*** Dataset entries ***

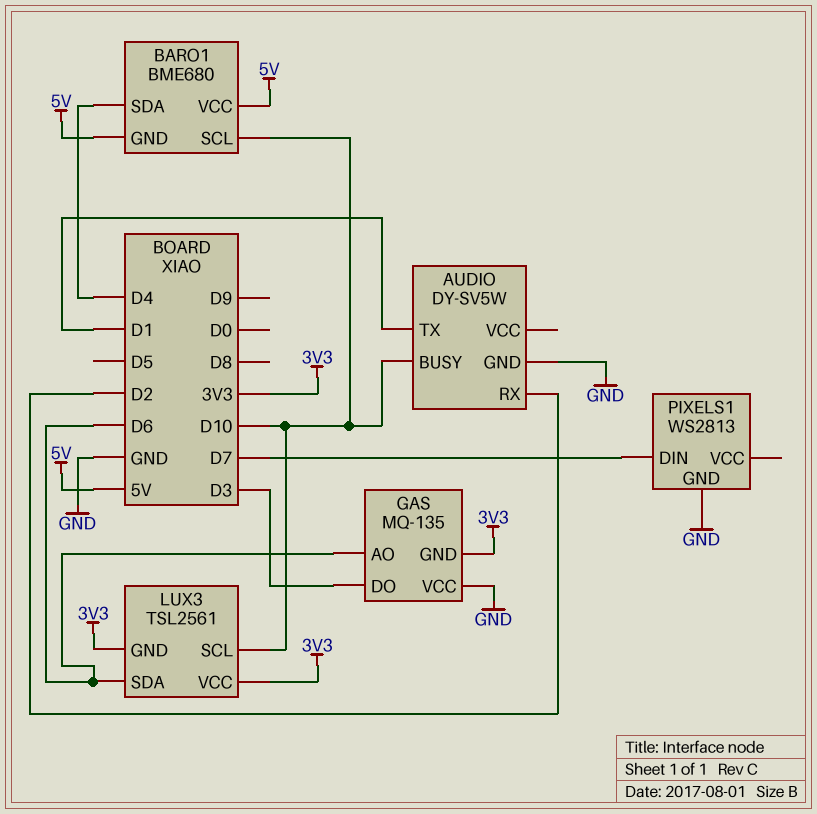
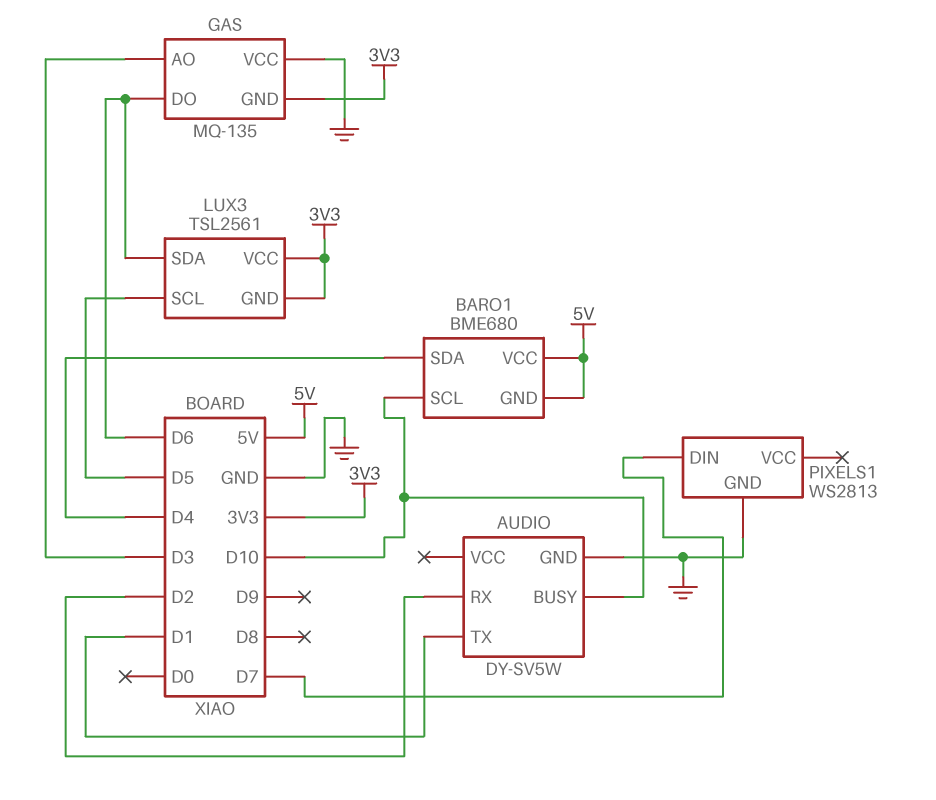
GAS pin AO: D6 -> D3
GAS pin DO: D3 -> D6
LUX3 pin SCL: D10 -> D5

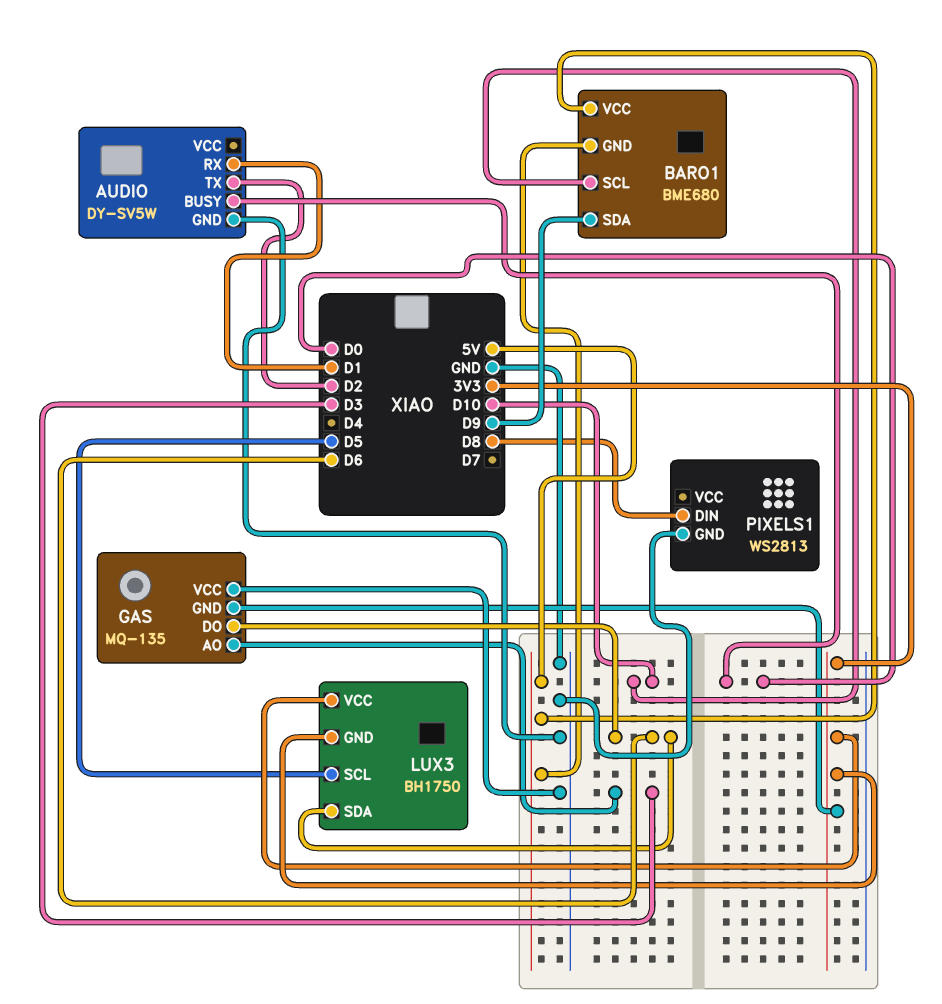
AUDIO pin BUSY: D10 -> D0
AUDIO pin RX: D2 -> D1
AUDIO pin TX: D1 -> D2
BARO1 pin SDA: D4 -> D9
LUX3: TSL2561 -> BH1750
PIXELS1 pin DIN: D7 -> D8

*** End of Dataset entries ***

> Brief
If pictures are present, they are dropped, and the entries above are written out word for word.

> Response
GAS pin AO: D6 -> D3
GAS pin DO: D3 -> D6
LUX3 pin SCL: D10 -> D5

AUDIO pin BUSY: D10 -> D0
AUDIO pin RX: D2 -> D1
AUDIO pin TX: D1 -> D2
BARO1 pin SDA: D4 -> D9
LUX3: TSL2561 -> BH1750
PIXELS1 pin DIN: D7 -> D8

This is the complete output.